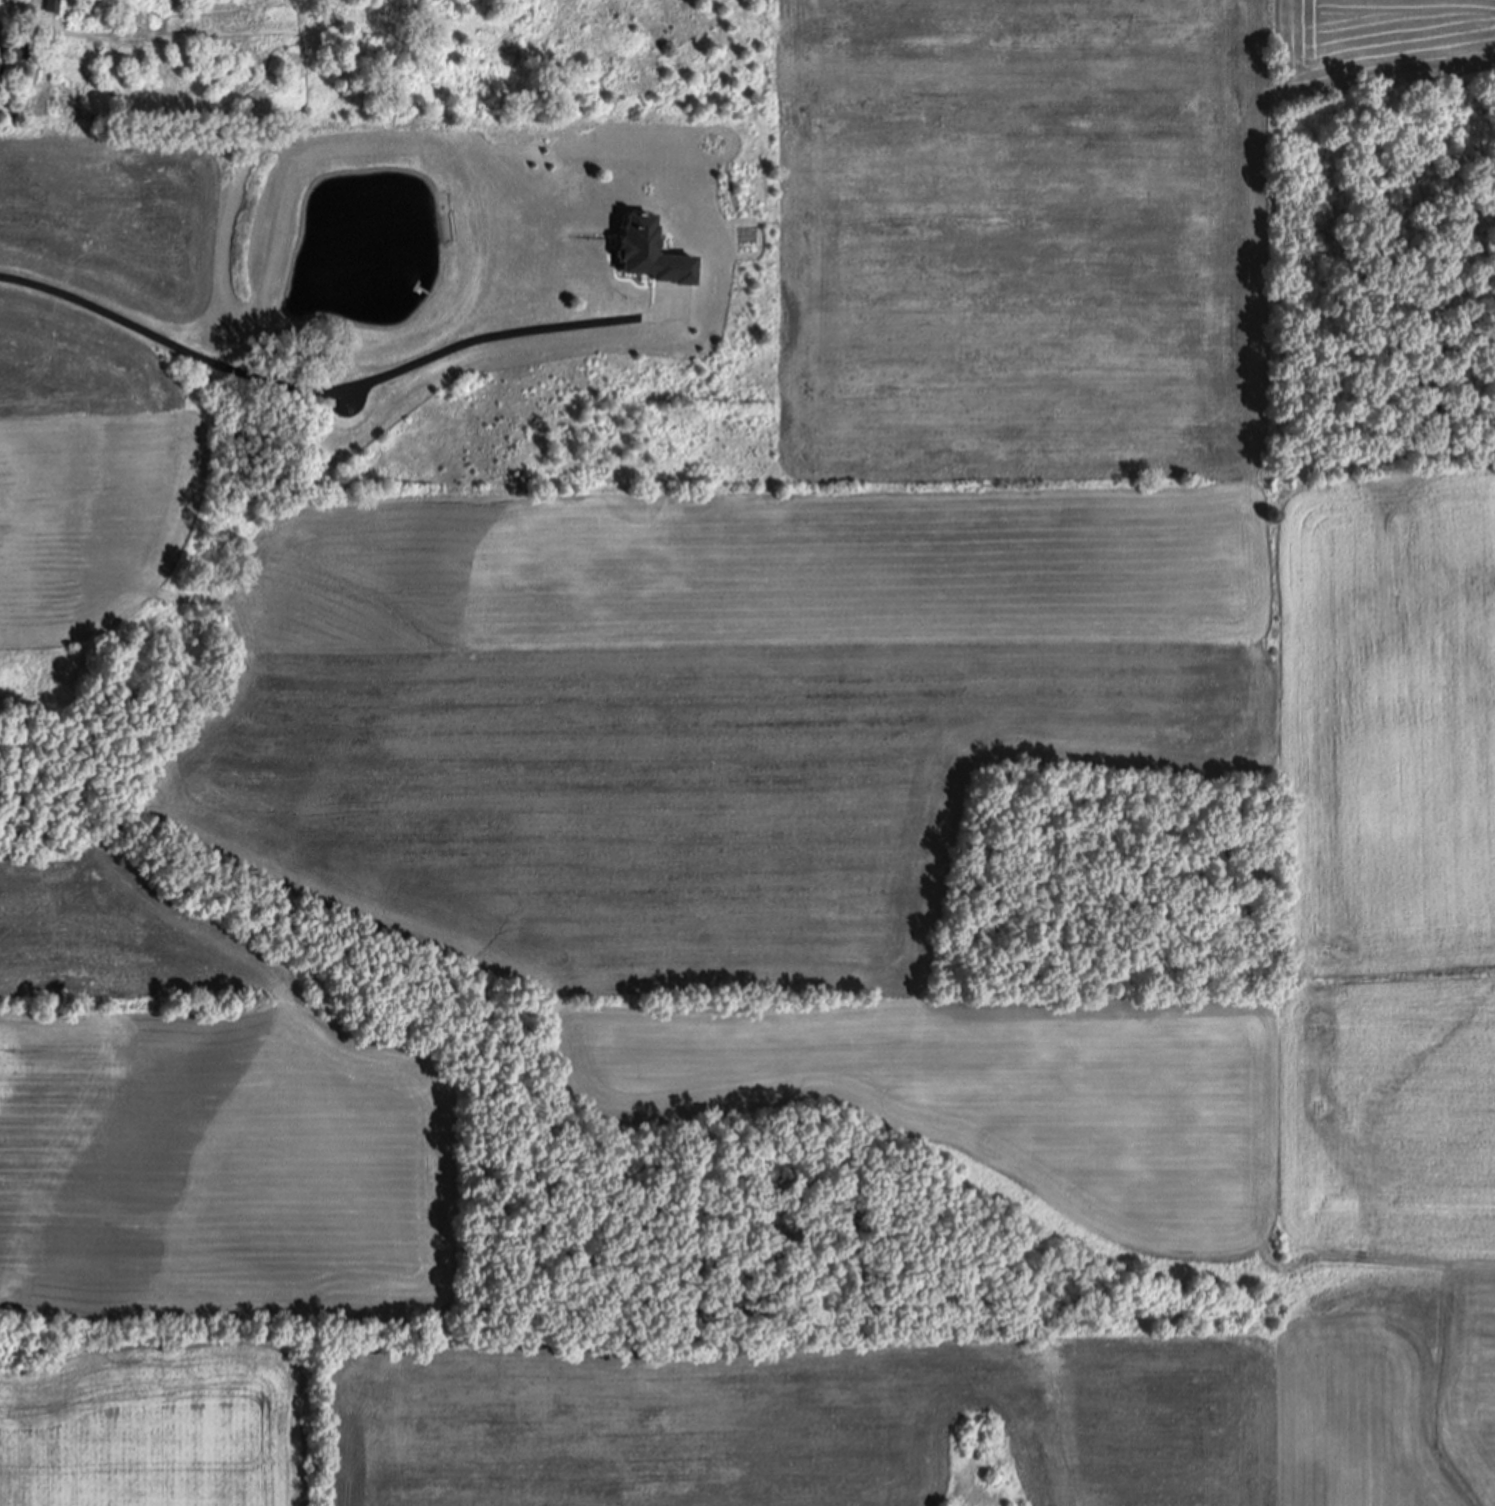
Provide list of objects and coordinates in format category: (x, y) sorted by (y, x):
building: (53, 6)
building: (23, 52)
building: (2, 72)
building: (651, 258)
road: (321, 402)
crop: (829, 865)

PROBLEM |
Set down all records verbatim, omitting images.

TASK OUTPUT |
Provide list of objects and coordinates in format category: (x, y) sorted by (y, x):
building: (53, 6)
building: (23, 52)
building: (2, 72)
building: (651, 258)
road: (321, 402)
crop: (829, 865)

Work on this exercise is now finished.